Activity: Across the entries that follow, count each line holding "purple" and state the total alone.

========================================

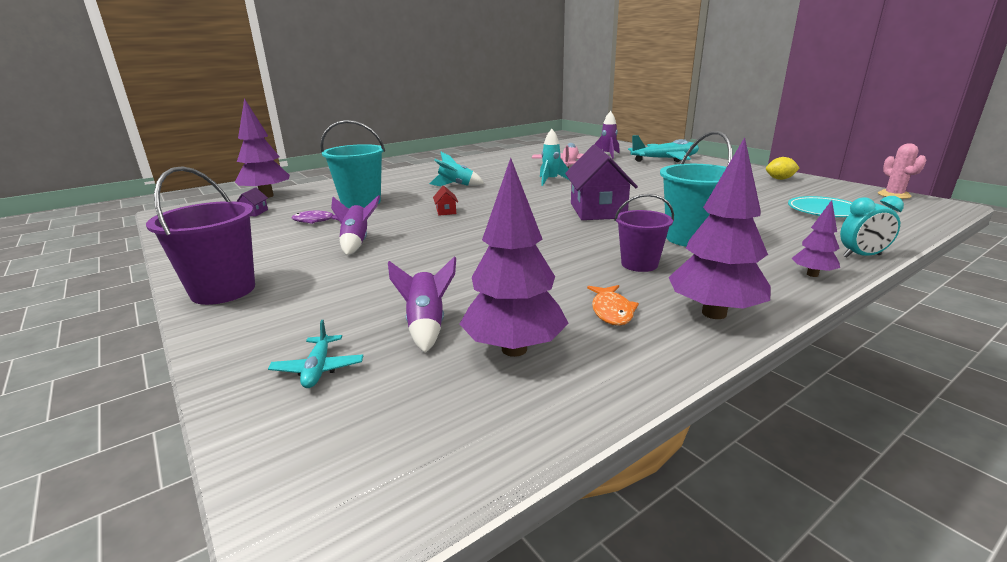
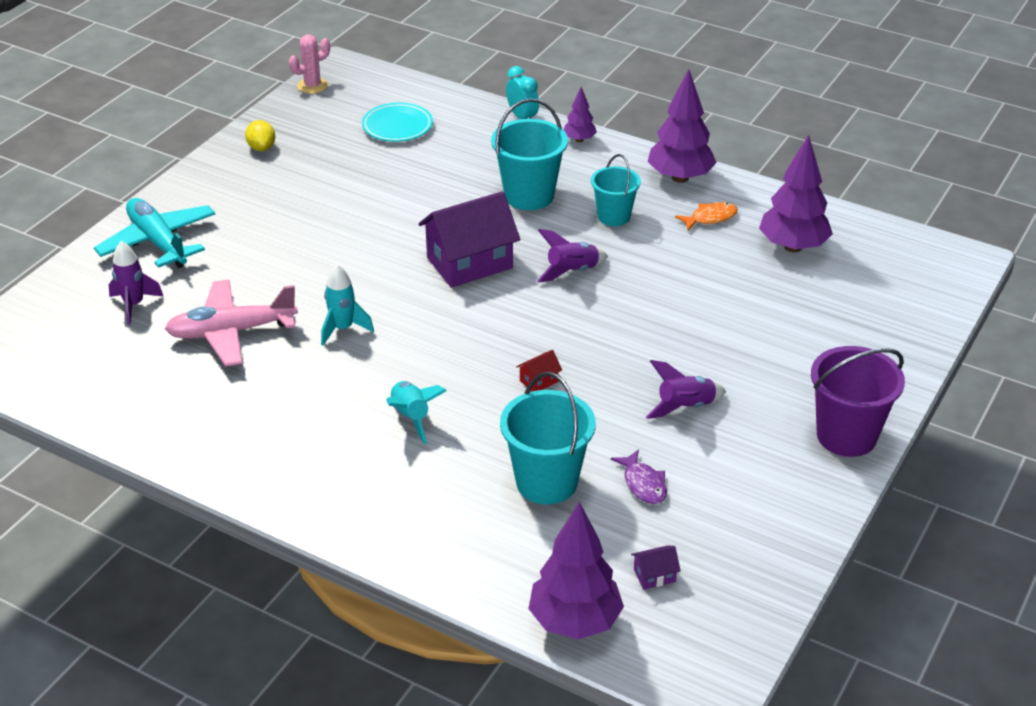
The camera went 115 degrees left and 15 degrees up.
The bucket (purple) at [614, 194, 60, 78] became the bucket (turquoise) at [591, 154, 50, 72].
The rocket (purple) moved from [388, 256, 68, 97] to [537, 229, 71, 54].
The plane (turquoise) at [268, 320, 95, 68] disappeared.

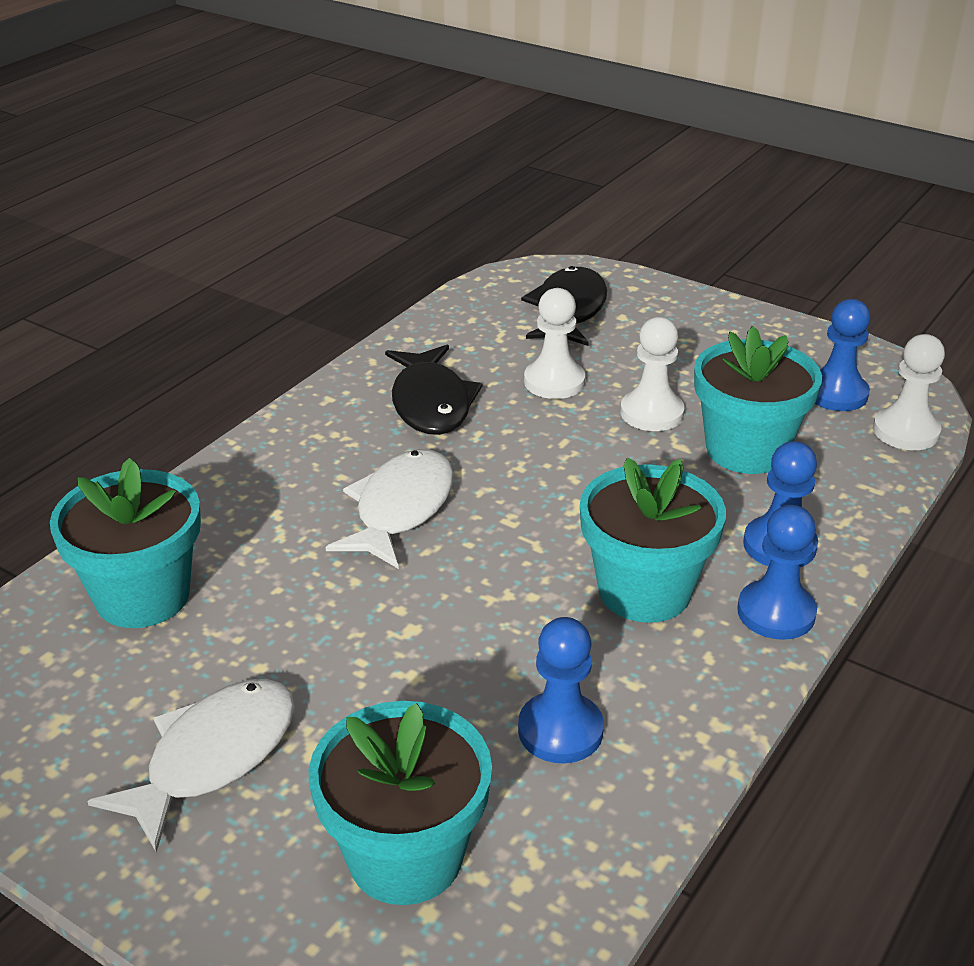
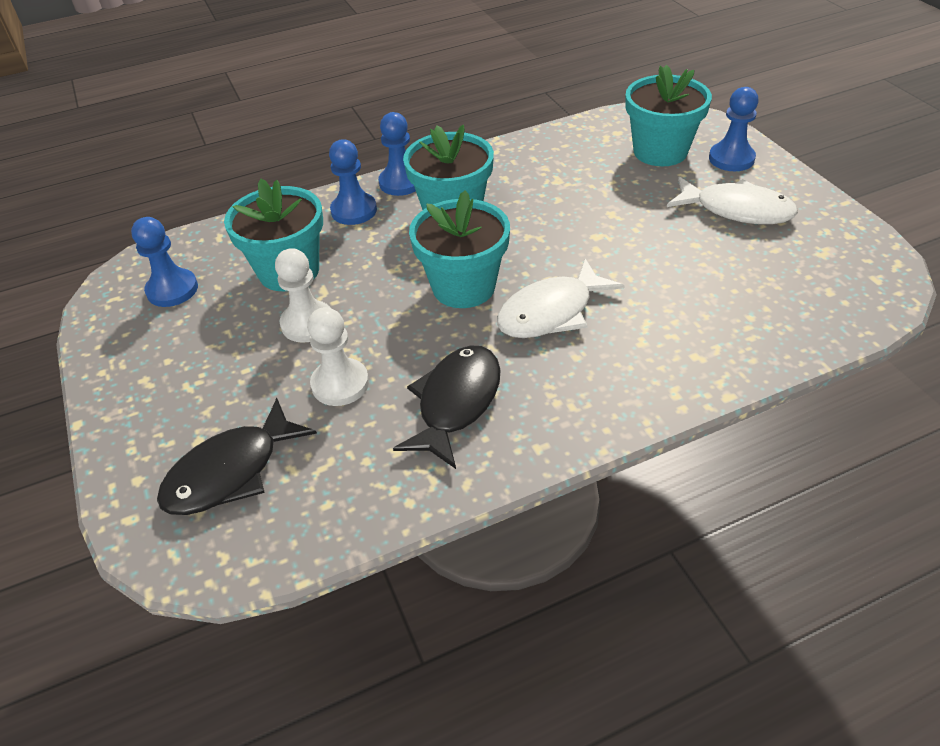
The camera went 145 degrees left and 10 degrees up.
The pawn (white) at [873, 334, 72, 116] disappeared.
The flower pot (turquoise) moved from [50, 458, 151, 170] to [409, 190, 101, 118].
The pawn (blue) moved from [518, 617, 86, 146] to [709, 87, 50, 84].
The fish (white) at [87, 679, 208, 174] turned 135 degrees counterclockwise.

========================================

Result of this task: 2